■ DATASET CONTENT ■
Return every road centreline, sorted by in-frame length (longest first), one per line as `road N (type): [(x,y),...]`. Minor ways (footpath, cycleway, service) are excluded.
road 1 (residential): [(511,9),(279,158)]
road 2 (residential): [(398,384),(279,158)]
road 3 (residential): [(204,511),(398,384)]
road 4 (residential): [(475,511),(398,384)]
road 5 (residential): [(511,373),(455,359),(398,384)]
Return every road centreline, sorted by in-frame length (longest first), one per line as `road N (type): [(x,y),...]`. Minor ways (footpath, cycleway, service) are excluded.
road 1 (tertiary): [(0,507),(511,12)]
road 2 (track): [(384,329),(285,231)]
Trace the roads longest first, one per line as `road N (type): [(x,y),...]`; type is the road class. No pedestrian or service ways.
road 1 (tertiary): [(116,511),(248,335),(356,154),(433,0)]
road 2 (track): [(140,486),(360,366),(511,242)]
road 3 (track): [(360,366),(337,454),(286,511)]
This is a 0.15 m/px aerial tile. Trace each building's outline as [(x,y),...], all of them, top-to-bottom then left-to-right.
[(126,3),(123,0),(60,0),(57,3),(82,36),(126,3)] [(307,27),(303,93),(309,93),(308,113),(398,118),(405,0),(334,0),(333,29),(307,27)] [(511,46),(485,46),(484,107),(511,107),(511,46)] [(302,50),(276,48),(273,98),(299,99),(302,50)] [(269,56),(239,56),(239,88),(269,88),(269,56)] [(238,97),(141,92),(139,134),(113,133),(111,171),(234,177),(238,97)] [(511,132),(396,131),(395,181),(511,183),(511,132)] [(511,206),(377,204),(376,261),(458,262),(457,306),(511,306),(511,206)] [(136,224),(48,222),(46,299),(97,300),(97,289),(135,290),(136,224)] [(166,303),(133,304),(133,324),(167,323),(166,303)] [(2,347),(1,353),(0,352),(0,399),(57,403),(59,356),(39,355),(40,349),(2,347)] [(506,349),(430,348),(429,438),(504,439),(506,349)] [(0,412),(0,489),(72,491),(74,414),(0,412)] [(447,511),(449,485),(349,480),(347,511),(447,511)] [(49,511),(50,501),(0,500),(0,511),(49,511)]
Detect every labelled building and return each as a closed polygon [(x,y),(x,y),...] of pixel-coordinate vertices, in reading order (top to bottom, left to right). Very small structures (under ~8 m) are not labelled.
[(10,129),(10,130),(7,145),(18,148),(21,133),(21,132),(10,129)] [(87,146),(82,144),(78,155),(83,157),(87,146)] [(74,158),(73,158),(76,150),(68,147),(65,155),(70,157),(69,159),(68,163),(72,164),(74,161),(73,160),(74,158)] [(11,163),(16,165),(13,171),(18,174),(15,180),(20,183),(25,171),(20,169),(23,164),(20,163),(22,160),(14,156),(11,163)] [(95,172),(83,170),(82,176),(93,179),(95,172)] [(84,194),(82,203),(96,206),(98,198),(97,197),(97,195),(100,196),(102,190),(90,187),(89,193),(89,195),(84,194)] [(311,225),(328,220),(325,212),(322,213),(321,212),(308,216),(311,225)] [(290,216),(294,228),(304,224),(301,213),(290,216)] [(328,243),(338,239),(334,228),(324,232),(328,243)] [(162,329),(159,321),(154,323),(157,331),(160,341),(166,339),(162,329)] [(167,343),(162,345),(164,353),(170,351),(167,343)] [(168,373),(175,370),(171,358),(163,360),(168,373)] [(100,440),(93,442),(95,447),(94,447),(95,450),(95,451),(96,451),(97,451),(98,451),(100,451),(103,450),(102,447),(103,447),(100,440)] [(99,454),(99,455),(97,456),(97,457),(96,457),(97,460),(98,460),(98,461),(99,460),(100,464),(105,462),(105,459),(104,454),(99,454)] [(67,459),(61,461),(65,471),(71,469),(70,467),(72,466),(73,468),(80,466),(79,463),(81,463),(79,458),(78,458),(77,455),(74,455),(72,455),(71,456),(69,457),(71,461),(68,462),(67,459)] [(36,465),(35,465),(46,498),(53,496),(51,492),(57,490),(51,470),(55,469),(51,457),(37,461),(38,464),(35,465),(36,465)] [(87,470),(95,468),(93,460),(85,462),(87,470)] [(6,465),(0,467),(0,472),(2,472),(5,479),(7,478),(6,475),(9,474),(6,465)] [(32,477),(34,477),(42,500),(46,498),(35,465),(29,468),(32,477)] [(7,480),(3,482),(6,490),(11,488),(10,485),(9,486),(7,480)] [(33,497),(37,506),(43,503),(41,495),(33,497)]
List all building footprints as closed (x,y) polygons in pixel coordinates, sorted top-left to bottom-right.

■ WHAT THE TASK ASKS ■
Put the items from the start through the line containing "road 5 (residential): [(511,373),(455,359),(398,384)]" into a two-column CSV with the columns instruction and response. Give one row per item, with its text and its answer each in a single quoted field and line breaks replaced by spaces.

■ RIGHT ANSWER ■
instruction,response
"Return every road centreline, sorted by in-frame length (longest first), one per line as `road N (type): [(x,y),...]`. Minor ways (footpath, cycleway, service) are excluded.","road 1 (residential): [(511,9),(279,158)] road 2 (residential): [(398,384),(279,158)] road 3 (residential): [(204,511),(398,384)] road 4 (residential): [(475,511),(398,384)] road 5 (residential): [(511,373),(455,359),(398,384)]"